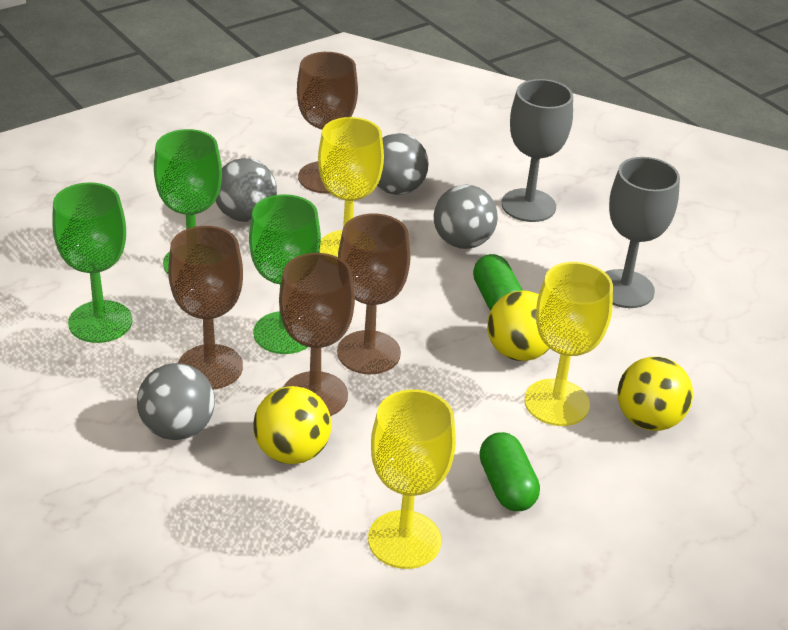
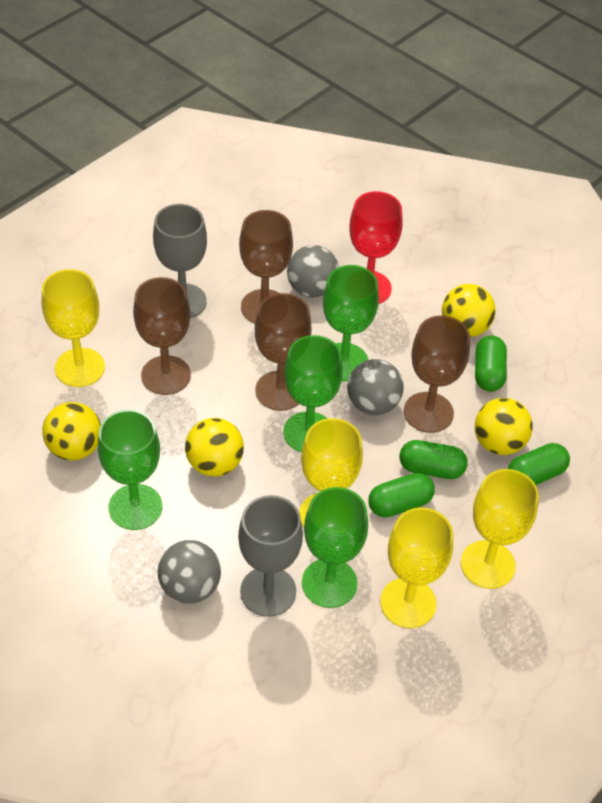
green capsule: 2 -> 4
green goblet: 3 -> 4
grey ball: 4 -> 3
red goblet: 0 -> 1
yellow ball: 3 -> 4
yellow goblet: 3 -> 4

● ● ●

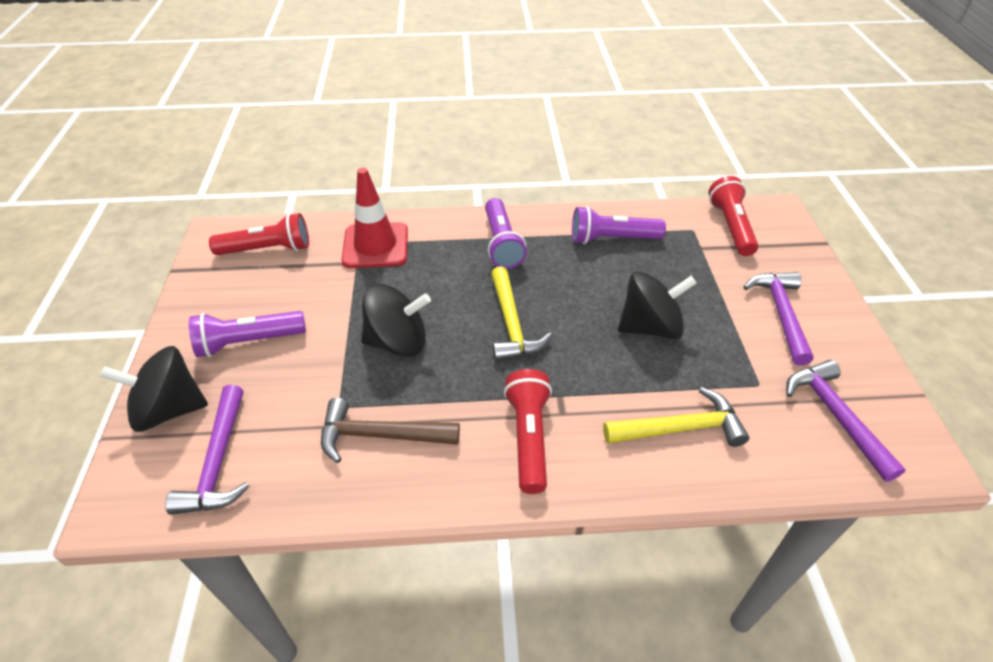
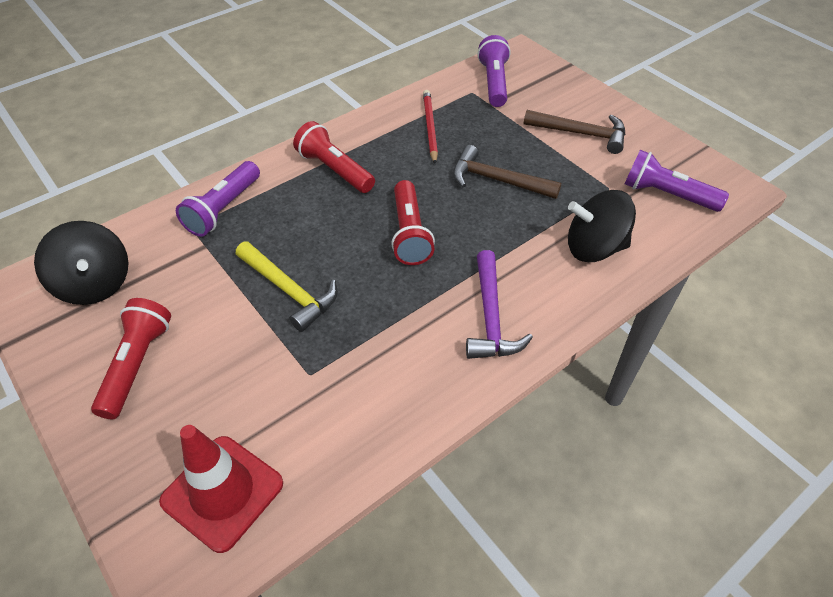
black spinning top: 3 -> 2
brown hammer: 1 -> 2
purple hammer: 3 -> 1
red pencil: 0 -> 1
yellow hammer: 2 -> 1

● ● ●

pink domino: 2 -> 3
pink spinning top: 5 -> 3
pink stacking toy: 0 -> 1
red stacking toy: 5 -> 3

● ● ●

— PROBLEM STATEMENT —
With the line holding "pink spinning top: 5 -> 3" as the first and the line holding "red stacking toy: 5 -> 3" as the last, please transcribe exactly the lines of the material above in that range and nothing else.

— THE ANSWER —
pink spinning top: 5 -> 3
pink stacking toy: 0 -> 1
red stacking toy: 5 -> 3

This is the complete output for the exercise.